## WHAT THE EXERCISE ASKS
Copy every record exactly, leaving the pictures out.

## MATERIAL SUPPLIED

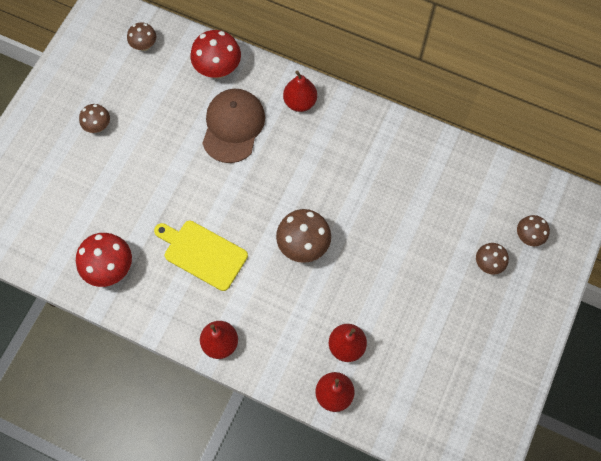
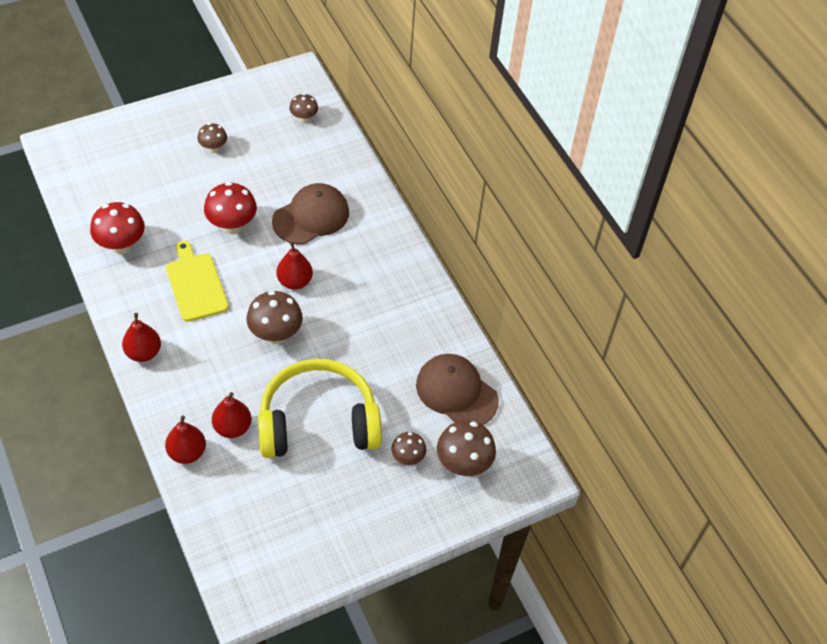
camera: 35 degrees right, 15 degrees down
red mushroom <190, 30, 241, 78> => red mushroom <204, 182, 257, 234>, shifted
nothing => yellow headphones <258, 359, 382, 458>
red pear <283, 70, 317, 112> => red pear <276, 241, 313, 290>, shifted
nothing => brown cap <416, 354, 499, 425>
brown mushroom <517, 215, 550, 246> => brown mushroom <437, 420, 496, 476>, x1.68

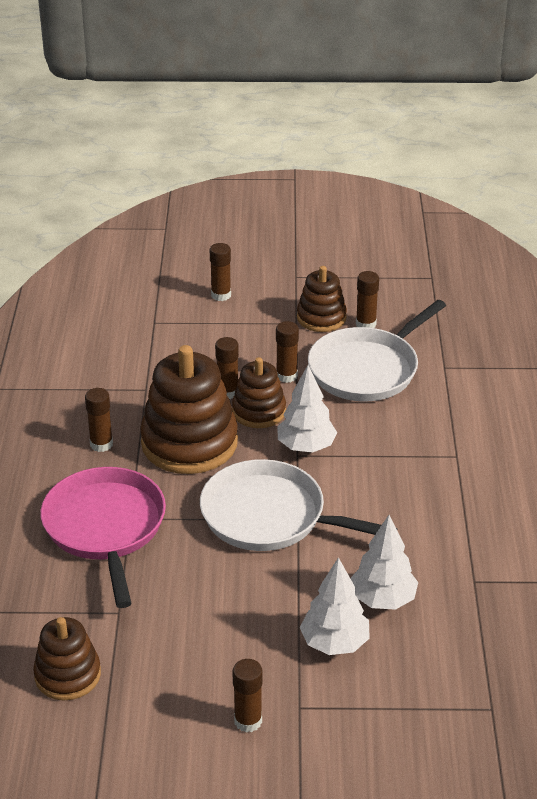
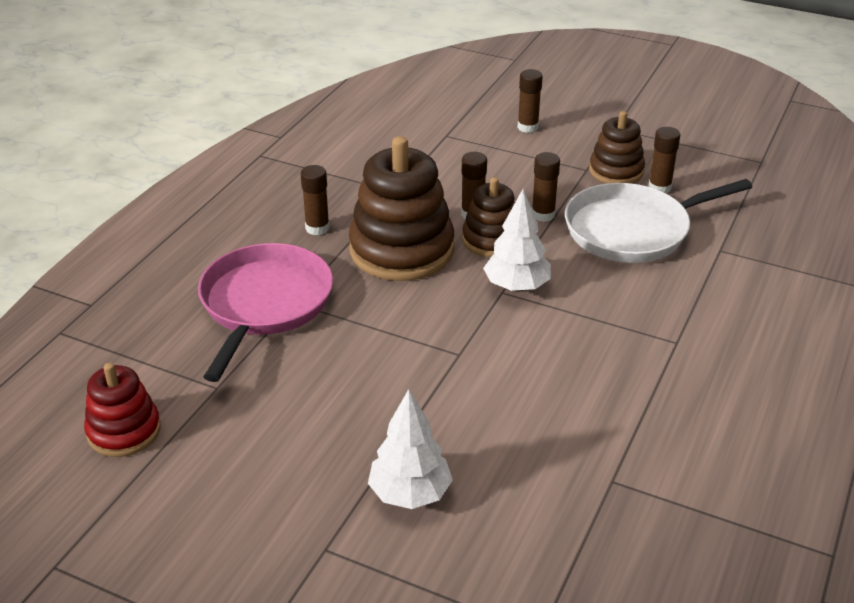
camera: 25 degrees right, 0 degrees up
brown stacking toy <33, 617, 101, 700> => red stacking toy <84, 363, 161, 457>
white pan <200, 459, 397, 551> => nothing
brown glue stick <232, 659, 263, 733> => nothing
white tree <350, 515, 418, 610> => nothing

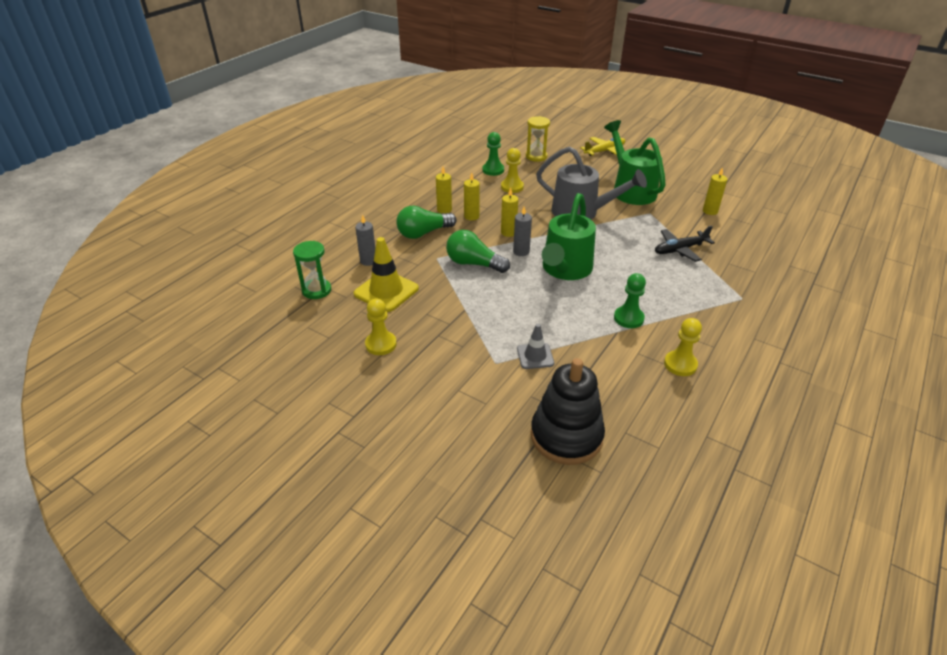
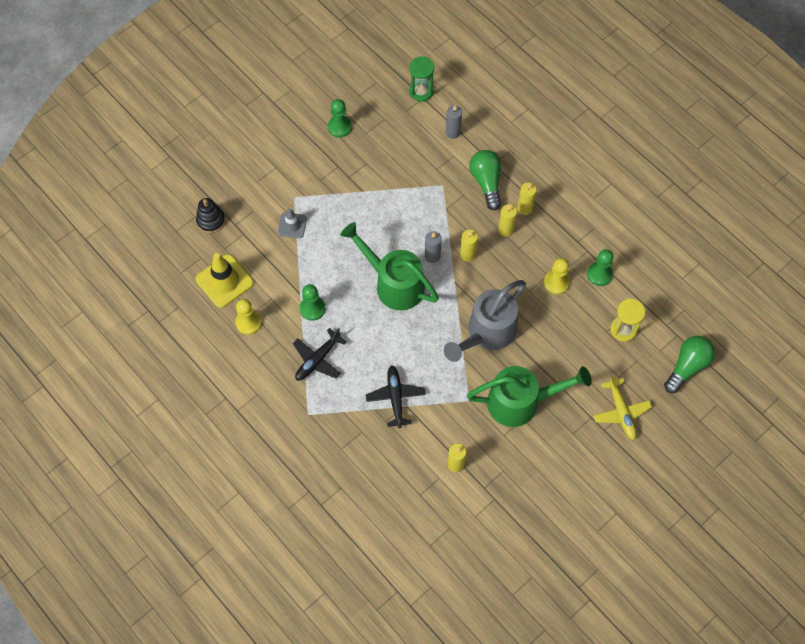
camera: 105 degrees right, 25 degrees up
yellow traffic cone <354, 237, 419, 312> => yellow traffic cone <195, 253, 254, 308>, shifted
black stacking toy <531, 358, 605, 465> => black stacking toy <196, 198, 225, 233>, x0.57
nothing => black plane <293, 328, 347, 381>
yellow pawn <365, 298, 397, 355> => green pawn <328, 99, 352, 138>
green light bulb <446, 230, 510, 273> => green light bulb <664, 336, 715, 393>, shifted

## RESULT OF THIS EXERCISE
camera: 35 degrees right, 15 degrees down
red mushroom <190, 30, 241, 78> => red mushroom <204, 182, 257, 234>, shifted
nothing => yellow headphones <258, 359, 382, 458>
red pear <283, 70, 317, 112> => red pear <276, 241, 313, 290>, shifted
nothing => brown cap <416, 354, 499, 425>
brown mushroom <517, 215, 550, 246> => brown mushroom <437, 420, 496, 476>, x1.68

camera: 25 degrees right, 0 degrees up
brown stacking toy <33, 617, 101, 700> => red stacking toy <84, 363, 161, 457>
white pan <200, 459, 397, 551> => nothing
brown glue stick <232, 659, 263, 733> => nothing
white tree <350, 515, 418, 610> => nothing

camera: 105 degrees right, 25 degrees up
yellow traffic cone <354, 237, 419, 312> => yellow traffic cone <195, 253, 254, 308>, shifted
black stacking toy <531, 358, 605, 465> => black stacking toy <196, 198, 225, 233>, x0.57
nothing => black plane <293, 328, 347, 381>
yellow pawn <365, 298, 397, 355> => green pawn <328, 99, 352, 138>
green light bulb <446, 230, 510, 273> => green light bulb <664, 336, 715, 393>, shifted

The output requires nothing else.